* Work task *
Write out the records beneath this line exactly as they appear, minus any images.

Stored data
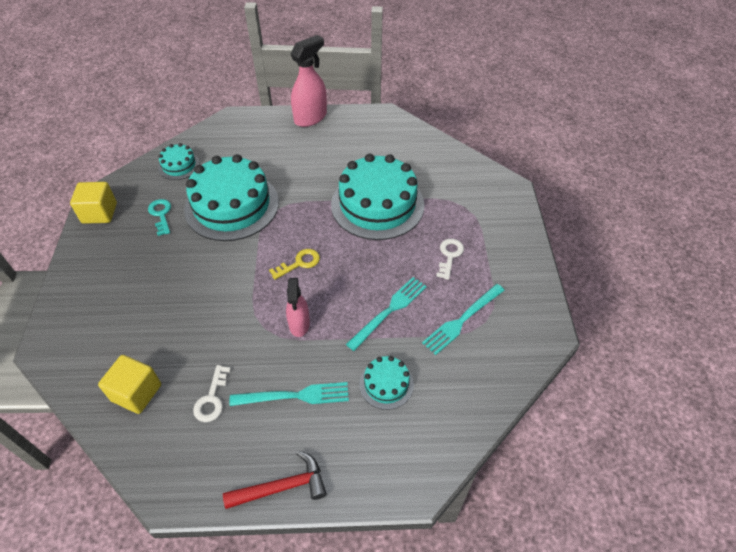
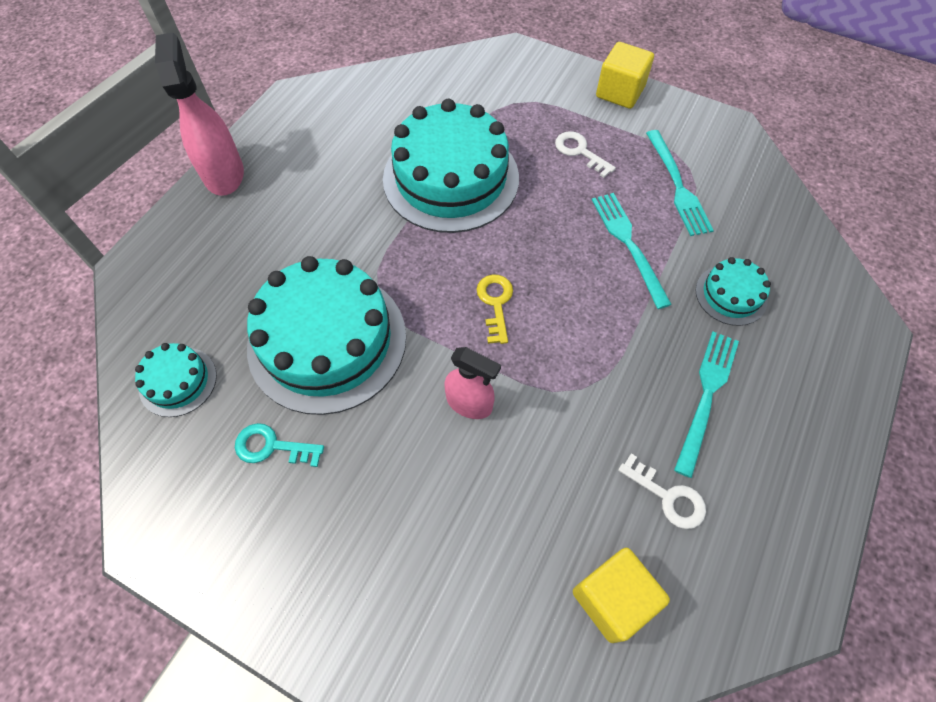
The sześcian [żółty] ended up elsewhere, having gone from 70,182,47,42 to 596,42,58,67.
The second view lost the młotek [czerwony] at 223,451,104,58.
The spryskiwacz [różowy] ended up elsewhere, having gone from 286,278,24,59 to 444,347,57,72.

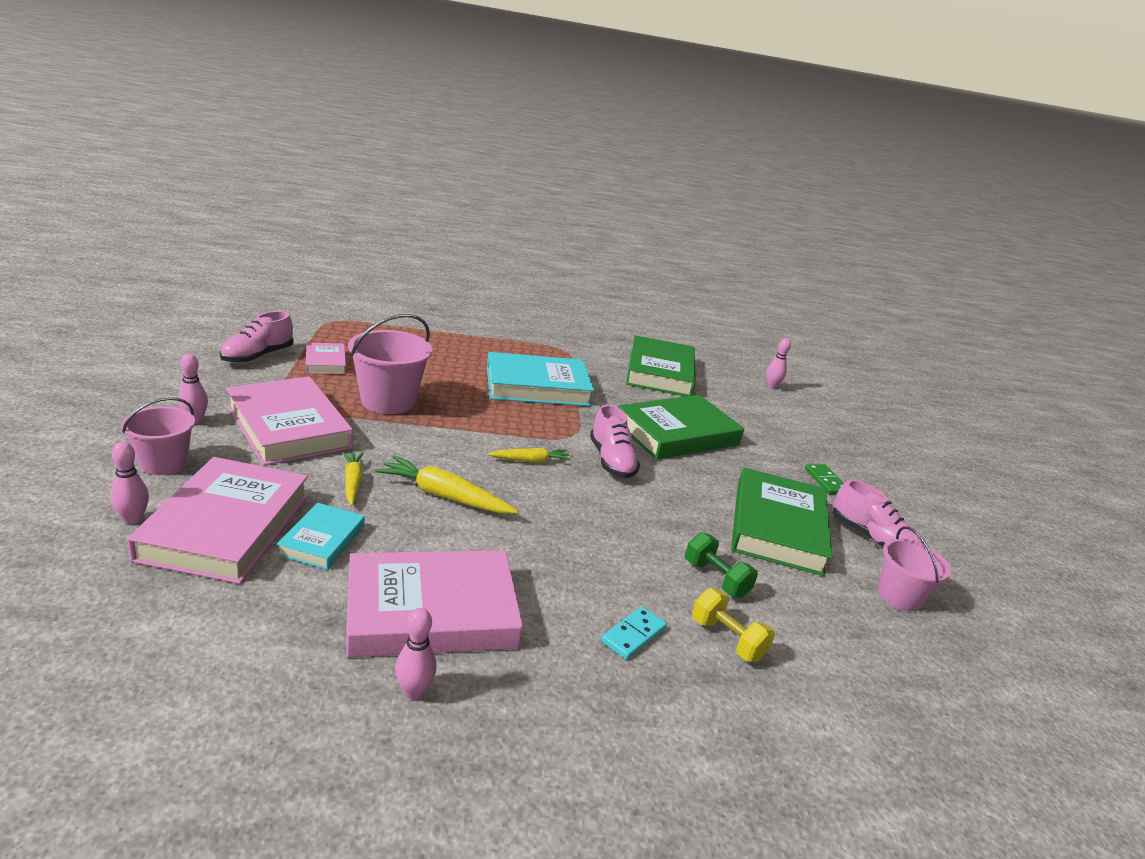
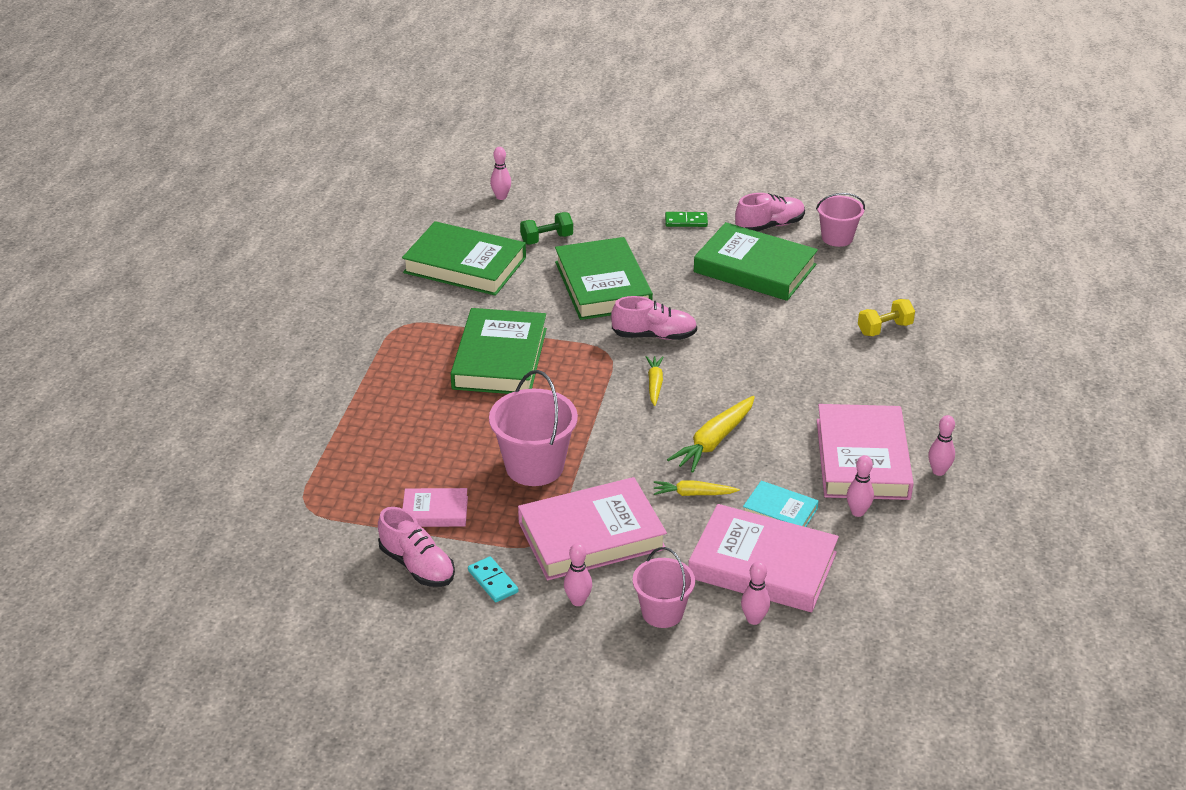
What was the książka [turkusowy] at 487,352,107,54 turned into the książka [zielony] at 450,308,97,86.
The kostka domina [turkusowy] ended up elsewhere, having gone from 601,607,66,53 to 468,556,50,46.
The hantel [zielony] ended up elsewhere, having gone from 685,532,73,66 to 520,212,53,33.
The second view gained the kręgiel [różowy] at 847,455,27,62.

* Exercise solution *
The sześcian [żółty] ended up elsewhere, having gone from 70,182,47,42 to 596,42,58,67.
The second view lost the młotek [czerwony] at 223,451,104,58.
The spryskiwacz [różowy] ended up elsewhere, having gone from 286,278,24,59 to 444,347,57,72.

What was the książka [turkusowy] at 487,352,107,54 turned into the książka [zielony] at 450,308,97,86.
The kostka domina [turkusowy] ended up elsewhere, having gone from 601,607,66,53 to 468,556,50,46.
The hantel [zielony] ended up elsewhere, having gone from 685,532,73,66 to 520,212,53,33.
The second view gained the kręgiel [różowy] at 847,455,27,62.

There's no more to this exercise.